## [Aim of the exercise]
Your answer must be the full set of entries, reproduced exactly.

===============

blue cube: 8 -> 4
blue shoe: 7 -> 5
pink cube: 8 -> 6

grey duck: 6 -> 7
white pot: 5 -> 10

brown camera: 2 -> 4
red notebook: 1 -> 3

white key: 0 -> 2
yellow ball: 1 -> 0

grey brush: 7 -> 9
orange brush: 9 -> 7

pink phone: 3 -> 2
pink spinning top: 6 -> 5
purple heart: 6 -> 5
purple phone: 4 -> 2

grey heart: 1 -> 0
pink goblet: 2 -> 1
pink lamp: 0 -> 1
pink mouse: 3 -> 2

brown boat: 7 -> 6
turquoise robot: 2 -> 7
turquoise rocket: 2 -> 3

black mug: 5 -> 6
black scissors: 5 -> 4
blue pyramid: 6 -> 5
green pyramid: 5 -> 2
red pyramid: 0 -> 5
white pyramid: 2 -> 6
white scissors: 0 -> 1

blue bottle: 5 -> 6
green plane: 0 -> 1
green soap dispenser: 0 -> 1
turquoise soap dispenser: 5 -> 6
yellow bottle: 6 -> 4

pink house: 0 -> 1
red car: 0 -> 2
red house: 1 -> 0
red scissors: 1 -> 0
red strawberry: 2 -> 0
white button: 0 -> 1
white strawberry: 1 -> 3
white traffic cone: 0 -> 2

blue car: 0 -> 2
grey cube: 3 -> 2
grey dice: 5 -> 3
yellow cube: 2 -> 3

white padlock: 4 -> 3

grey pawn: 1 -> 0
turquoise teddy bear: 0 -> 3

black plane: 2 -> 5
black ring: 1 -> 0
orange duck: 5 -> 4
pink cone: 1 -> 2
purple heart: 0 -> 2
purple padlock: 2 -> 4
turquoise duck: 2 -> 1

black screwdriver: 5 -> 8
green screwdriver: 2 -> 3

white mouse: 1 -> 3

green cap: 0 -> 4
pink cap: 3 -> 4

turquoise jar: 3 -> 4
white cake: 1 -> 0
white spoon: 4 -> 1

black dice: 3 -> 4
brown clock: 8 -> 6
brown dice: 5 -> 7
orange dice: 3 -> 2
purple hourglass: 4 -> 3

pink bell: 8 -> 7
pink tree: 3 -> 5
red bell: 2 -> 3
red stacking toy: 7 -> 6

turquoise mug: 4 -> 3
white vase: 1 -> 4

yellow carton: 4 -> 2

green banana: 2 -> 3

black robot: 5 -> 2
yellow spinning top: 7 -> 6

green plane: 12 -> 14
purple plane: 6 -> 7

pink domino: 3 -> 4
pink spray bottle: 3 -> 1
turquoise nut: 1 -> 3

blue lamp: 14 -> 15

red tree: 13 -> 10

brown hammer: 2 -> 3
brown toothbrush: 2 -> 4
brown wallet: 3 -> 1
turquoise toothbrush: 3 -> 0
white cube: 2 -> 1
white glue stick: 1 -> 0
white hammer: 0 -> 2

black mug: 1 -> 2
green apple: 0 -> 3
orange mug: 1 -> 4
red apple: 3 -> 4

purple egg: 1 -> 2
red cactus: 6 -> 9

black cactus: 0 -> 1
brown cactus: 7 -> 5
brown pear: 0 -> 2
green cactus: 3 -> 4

===============

## [Answer to this problem]
blue cube: 8 -> 4
blue shoe: 7 -> 5
pink cube: 8 -> 6

grey duck: 6 -> 7
white pot: 5 -> 10

brown camera: 2 -> 4
red notebook: 1 -> 3

white key: 0 -> 2
yellow ball: 1 -> 0

grey brush: 7 -> 9
orange brush: 9 -> 7

pink phone: 3 -> 2
pink spinning top: 6 -> 5
purple heart: 6 -> 5
purple phone: 4 -> 2

grey heart: 1 -> 0
pink goblet: 2 -> 1
pink lamp: 0 -> 1
pink mouse: 3 -> 2

brown boat: 7 -> 6
turquoise robot: 2 -> 7
turquoise rocket: 2 -> 3

black mug: 5 -> 6
black scissors: 5 -> 4
blue pyramid: 6 -> 5
green pyramid: 5 -> 2
red pyramid: 0 -> 5
white pyramid: 2 -> 6
white scissors: 0 -> 1

blue bottle: 5 -> 6
green plane: 0 -> 1
green soap dispenser: 0 -> 1
turquoise soap dispenser: 5 -> 6
yellow bottle: 6 -> 4

pink house: 0 -> 1
red car: 0 -> 2
red house: 1 -> 0
red scissors: 1 -> 0
red strawberry: 2 -> 0
white button: 0 -> 1
white strawberry: 1 -> 3
white traffic cone: 0 -> 2

blue car: 0 -> 2
grey cube: 3 -> 2
grey dice: 5 -> 3
yellow cube: 2 -> 3

white padlock: 4 -> 3

grey pawn: 1 -> 0
turquoise teddy bear: 0 -> 3

black plane: 2 -> 5
black ring: 1 -> 0
orange duck: 5 -> 4
pink cone: 1 -> 2
purple heart: 0 -> 2
purple padlock: 2 -> 4
turquoise duck: 2 -> 1

black screwdriver: 5 -> 8
green screwdriver: 2 -> 3

white mouse: 1 -> 3

green cap: 0 -> 4
pink cap: 3 -> 4

turquoise jar: 3 -> 4
white cake: 1 -> 0
white spoon: 4 -> 1

black dice: 3 -> 4
brown clock: 8 -> 6
brown dice: 5 -> 7
orange dice: 3 -> 2
purple hourglass: 4 -> 3

pink bell: 8 -> 7
pink tree: 3 -> 5
red bell: 2 -> 3
red stacking toy: 7 -> 6

turquoise mug: 4 -> 3
white vase: 1 -> 4

yellow carton: 4 -> 2

green banana: 2 -> 3

black robot: 5 -> 2
yellow spinning top: 7 -> 6

green plane: 12 -> 14
purple plane: 6 -> 7

pink domino: 3 -> 4
pink spray bottle: 3 -> 1
turquoise nut: 1 -> 3

blue lamp: 14 -> 15

red tree: 13 -> 10

brown hammer: 2 -> 3
brown toothbrush: 2 -> 4
brown wallet: 3 -> 1
turquoise toothbrush: 3 -> 0
white cube: 2 -> 1
white glue stick: 1 -> 0
white hammer: 0 -> 2

black mug: 1 -> 2
green apple: 0 -> 3
orange mug: 1 -> 4
red apple: 3 -> 4

purple egg: 1 -> 2
red cactus: 6 -> 9

black cactus: 0 -> 1
brown cactus: 7 -> 5
brown pear: 0 -> 2
green cactus: 3 -> 4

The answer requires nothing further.